- **ENTRIES PROVIDED**:
───

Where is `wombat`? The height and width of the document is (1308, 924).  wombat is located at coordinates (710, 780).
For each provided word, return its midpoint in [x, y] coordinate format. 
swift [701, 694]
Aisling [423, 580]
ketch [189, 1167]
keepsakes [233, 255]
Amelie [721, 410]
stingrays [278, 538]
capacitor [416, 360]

───

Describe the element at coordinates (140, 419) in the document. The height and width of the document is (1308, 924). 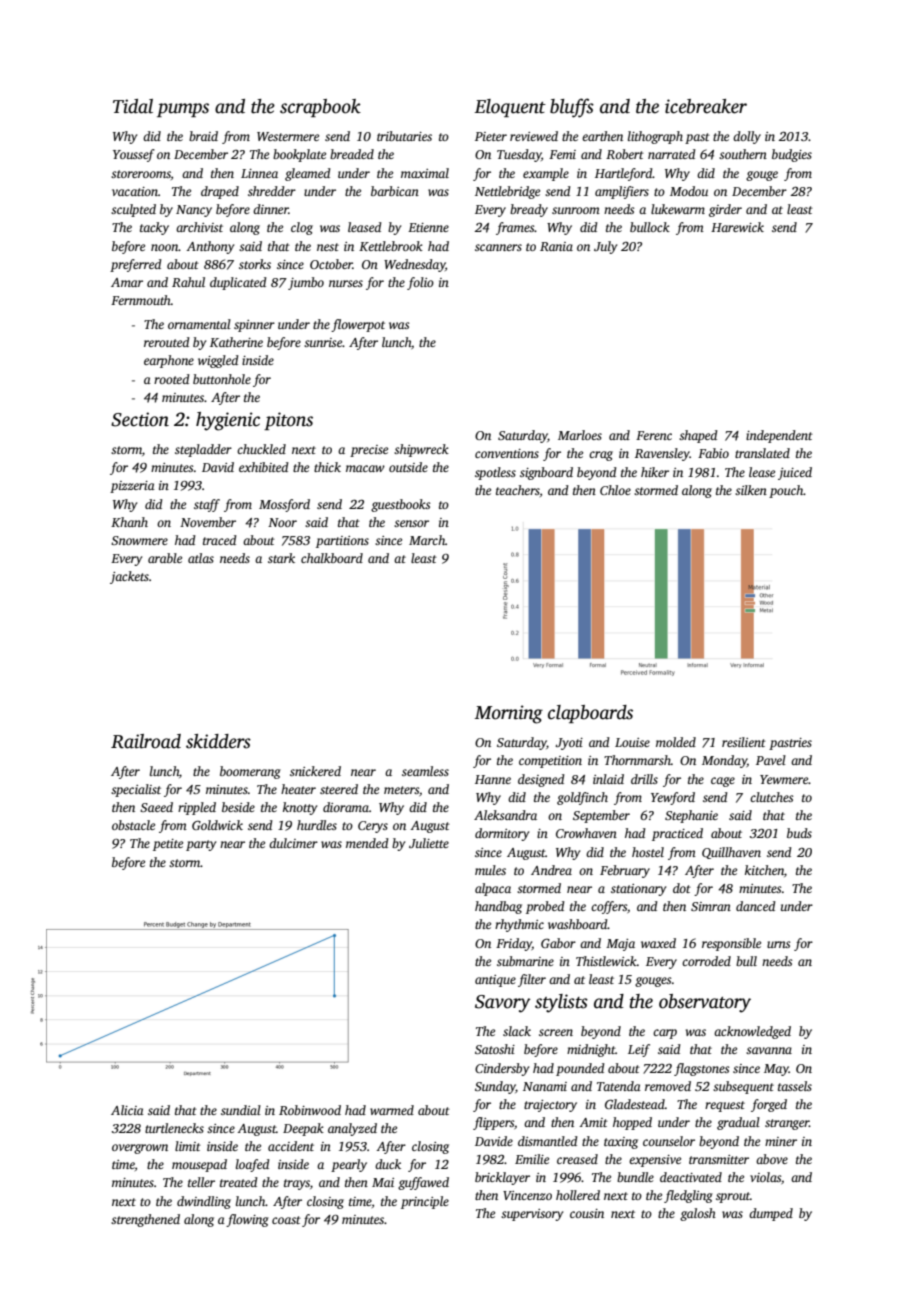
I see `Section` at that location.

───

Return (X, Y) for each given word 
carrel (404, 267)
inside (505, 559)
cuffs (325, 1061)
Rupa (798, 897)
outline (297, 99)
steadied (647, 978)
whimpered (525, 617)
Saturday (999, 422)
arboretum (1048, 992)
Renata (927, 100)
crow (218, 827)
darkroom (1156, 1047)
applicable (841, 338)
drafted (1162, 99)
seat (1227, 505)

───

- **EXERCISE**: Resize the coordinates in the items between the lines holding "Saturday (999, 422)" and "seat (1227, 505)", inclusive, by multiplying each by 0.3 and rounding to whole numbers, with halves rounded up. Rewrite every one of those lines in full, keeping each word alongside its new coordinates.

- **COMPLETED TASK**:
Saturday (300, 127)
arboretum (314, 298)
Renata (278, 30)
crow (65, 248)
darkroom (347, 314)
applicable (252, 101)
drafted (349, 30)
seat (368, 152)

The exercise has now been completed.